#### Entries provided
--- START ---
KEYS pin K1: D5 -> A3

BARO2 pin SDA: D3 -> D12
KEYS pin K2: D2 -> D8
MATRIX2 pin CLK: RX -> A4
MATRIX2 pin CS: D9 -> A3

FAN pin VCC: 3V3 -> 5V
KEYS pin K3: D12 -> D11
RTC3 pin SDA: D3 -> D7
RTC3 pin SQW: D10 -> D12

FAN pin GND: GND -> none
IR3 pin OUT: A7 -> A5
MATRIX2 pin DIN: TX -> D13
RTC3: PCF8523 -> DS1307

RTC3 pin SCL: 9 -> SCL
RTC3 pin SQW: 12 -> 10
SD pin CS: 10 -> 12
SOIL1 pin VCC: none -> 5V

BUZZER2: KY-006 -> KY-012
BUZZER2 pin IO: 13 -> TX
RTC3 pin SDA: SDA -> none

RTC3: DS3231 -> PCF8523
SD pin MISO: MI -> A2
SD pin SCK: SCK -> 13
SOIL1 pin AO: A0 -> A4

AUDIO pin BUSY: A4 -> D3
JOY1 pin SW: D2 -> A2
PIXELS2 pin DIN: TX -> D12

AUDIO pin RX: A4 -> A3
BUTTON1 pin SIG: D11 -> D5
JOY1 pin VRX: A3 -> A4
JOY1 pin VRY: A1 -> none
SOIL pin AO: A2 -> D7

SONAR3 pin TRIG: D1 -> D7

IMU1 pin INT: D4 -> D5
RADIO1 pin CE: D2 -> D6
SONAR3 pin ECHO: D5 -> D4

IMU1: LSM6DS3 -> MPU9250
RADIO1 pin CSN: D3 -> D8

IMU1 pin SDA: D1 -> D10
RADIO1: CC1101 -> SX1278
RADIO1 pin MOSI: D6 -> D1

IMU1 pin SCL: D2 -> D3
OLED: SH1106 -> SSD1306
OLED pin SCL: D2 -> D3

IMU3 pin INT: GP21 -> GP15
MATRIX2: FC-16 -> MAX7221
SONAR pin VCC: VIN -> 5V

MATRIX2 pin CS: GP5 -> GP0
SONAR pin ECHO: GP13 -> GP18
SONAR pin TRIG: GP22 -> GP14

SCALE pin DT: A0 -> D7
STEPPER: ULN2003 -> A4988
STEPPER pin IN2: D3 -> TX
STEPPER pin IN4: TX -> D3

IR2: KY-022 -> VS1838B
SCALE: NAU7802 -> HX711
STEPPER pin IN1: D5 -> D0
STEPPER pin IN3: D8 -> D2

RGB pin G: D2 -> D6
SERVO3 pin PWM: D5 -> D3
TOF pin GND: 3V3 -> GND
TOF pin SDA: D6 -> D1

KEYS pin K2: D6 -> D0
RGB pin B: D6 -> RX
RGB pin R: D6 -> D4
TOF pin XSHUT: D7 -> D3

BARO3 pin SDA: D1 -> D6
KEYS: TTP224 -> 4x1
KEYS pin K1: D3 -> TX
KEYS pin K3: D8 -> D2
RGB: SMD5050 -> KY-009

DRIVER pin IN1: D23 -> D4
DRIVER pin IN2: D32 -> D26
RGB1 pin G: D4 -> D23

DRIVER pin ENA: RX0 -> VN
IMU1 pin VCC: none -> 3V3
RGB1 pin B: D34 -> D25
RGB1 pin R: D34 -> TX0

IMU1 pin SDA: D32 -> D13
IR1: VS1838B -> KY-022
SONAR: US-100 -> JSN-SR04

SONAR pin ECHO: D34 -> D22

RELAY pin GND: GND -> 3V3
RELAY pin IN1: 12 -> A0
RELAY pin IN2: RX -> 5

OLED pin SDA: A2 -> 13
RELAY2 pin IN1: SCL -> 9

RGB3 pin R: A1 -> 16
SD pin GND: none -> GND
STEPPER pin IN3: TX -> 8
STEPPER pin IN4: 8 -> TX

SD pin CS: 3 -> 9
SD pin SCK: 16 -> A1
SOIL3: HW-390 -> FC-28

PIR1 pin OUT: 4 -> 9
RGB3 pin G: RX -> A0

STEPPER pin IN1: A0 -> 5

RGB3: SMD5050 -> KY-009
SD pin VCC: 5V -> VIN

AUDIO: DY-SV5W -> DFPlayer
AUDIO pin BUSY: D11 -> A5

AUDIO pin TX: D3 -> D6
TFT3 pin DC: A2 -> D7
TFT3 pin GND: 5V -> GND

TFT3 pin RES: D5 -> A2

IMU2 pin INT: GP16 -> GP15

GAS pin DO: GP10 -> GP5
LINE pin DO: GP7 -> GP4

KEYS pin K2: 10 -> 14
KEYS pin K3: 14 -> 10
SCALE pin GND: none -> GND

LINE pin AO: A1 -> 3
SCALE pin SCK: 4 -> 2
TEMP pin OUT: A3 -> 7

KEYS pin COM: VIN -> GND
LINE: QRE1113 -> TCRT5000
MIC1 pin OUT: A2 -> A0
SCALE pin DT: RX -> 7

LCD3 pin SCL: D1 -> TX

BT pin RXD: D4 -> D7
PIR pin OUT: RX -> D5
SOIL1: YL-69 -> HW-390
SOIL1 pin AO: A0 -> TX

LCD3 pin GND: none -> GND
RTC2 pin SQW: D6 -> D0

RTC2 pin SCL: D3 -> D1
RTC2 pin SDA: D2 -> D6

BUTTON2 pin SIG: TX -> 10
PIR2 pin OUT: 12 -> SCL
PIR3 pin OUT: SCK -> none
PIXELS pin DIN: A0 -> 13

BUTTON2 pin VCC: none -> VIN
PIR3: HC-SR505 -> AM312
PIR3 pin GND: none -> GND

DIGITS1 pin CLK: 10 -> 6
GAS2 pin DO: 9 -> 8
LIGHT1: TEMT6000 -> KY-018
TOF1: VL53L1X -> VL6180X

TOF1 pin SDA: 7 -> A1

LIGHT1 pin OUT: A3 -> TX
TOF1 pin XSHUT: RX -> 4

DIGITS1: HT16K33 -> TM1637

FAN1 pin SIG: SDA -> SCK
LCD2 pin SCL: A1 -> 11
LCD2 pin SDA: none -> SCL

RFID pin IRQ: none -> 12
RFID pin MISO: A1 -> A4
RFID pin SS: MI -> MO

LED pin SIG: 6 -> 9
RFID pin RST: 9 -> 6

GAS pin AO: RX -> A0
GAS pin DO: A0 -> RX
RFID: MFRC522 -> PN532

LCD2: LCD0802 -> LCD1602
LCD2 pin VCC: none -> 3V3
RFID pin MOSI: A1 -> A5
--- END ---
#### What this task involves
Could you reproduce exactly the lines of the entries above, from the one with "IR1: VS1838B -> KY-022" through the one with "TFT3 pin GND: 5V -> GND", and nothing else?

#### Your response
IR1: VS1838B -> KY-022
SONAR: US-100 -> JSN-SR04

SONAR pin ECHO: D34 -> D22

RELAY pin GND: GND -> 3V3
RELAY pin IN1: 12 -> A0
RELAY pin IN2: RX -> 5

OLED pin SDA: A2 -> 13
RELAY2 pin IN1: SCL -> 9

RGB3 pin R: A1 -> 16
SD pin GND: none -> GND
STEPPER pin IN3: TX -> 8
STEPPER pin IN4: 8 -> TX

SD pin CS: 3 -> 9
SD pin SCK: 16 -> A1
SOIL3: HW-390 -> FC-28

PIR1 pin OUT: 4 -> 9
RGB3 pin G: RX -> A0

STEPPER pin IN1: A0 -> 5

RGB3: SMD5050 -> KY-009
SD pin VCC: 5V -> VIN

AUDIO: DY-SV5W -> DFPlayer
AUDIO pin BUSY: D11 -> A5

AUDIO pin TX: D3 -> D6
TFT3 pin DC: A2 -> D7
TFT3 pin GND: 5V -> GND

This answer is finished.